Every entry below should be reproduced exactly; no picture is to be included.

Scene difference descriptions:
----------------
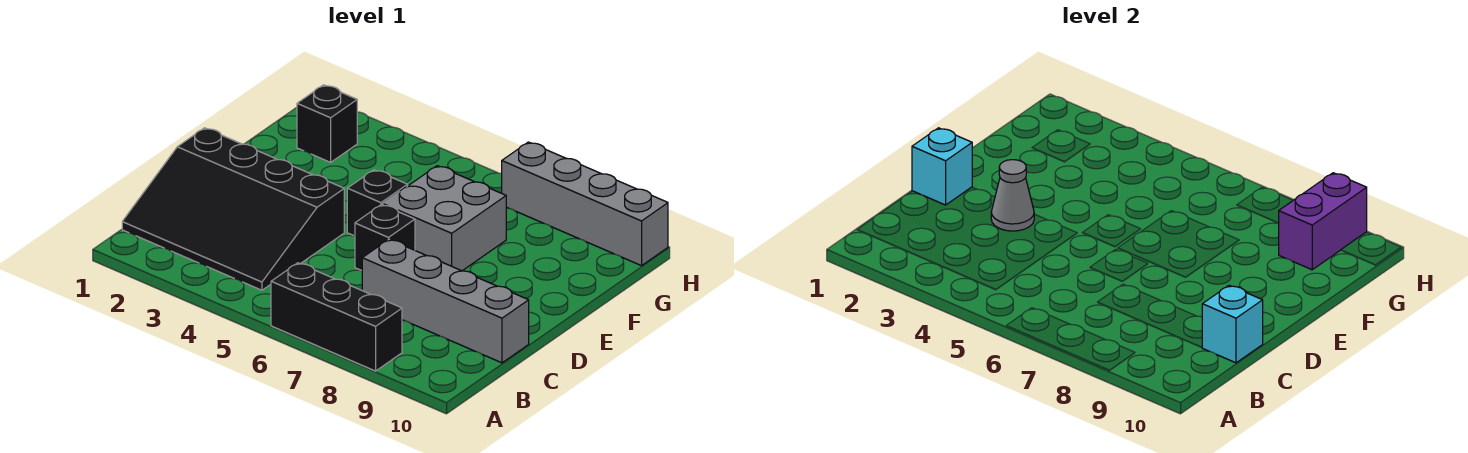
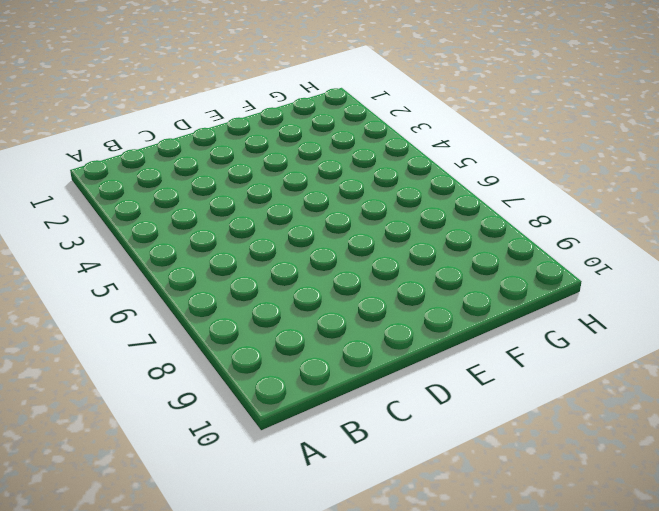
none -> black brick A6:A8 level 1
none -> black slope B1:D4 level 1 top D
none -> grey brick C7:C10 level 1

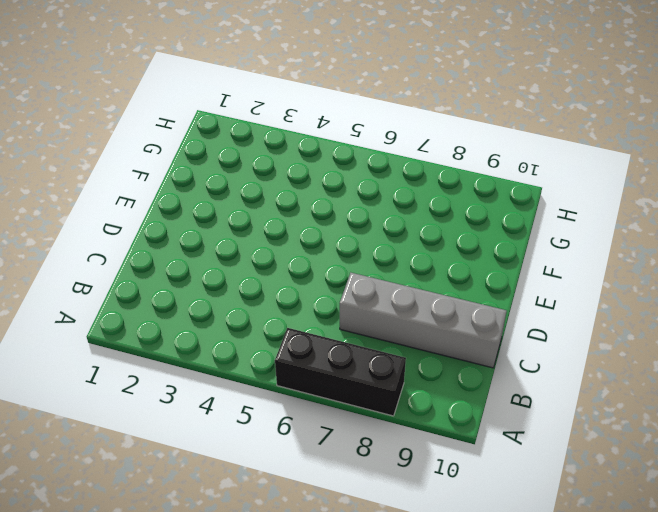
none -> black slope B1:D4 level 1 top D
none -> black brick D6 level 1
none -> black brick E5 level 1

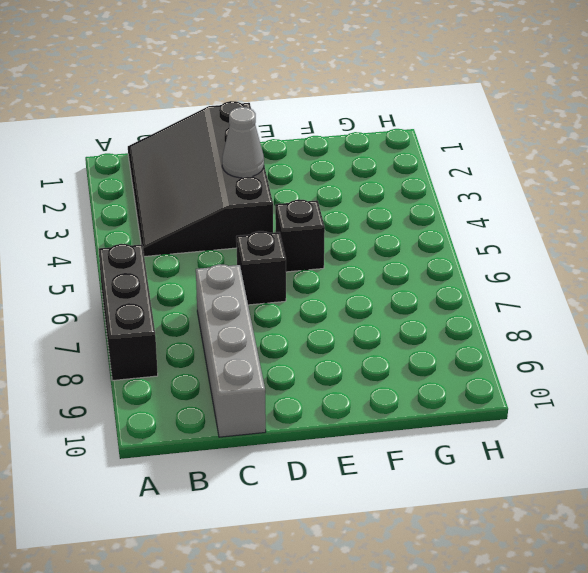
none -> grey brick E6:F7 level 1
none -> black brick G2 level 1
none -> grey brick H7:H10 level 1

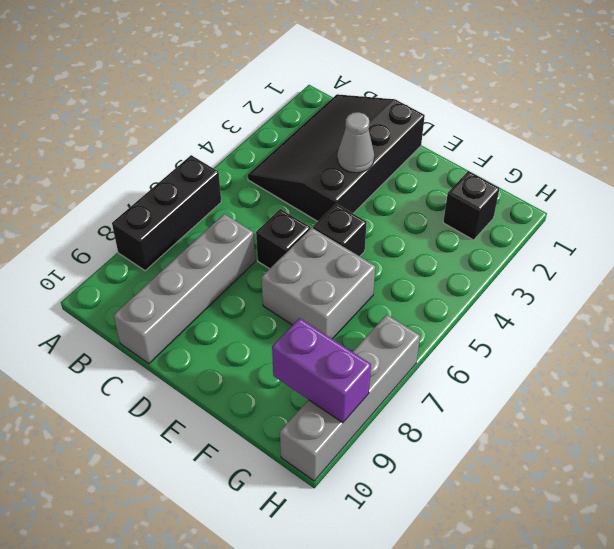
none -> cyan brick C10 level 2
none -> cyan brick D1 level 2

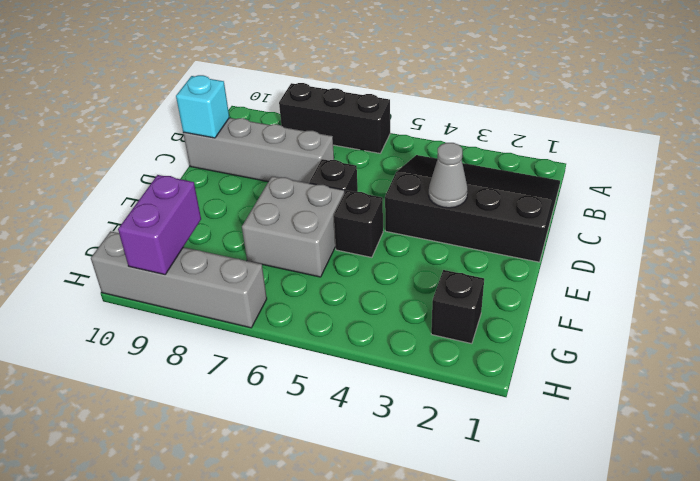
none -> cyan brick D1 level 2

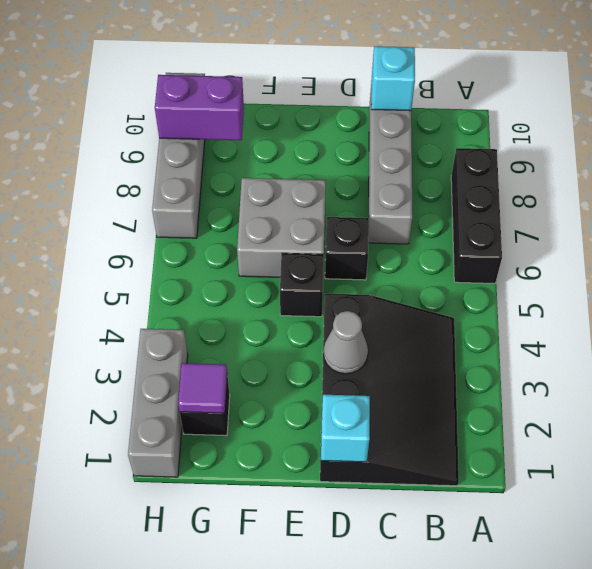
purple tile G2 level 2 -> none
grey brick H1:H3 level 1 -> none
----------------
== Response to the task ==
none -> black brick A6:A8 level 1
none -> black slope B1:D4 level 1 top D
none -> grey brick C7:C10 level 1

none -> black slope B1:D4 level 1 top D
none -> black brick D6 level 1
none -> black brick E5 level 1

none -> grey brick E6:F7 level 1
none -> black brick G2 level 1
none -> grey brick H7:H10 level 1

none -> cyan brick C10 level 2
none -> cyan brick D1 level 2

none -> cyan brick D1 level 2

purple tile G2 level 2 -> none
grey brick H1:H3 level 1 -> none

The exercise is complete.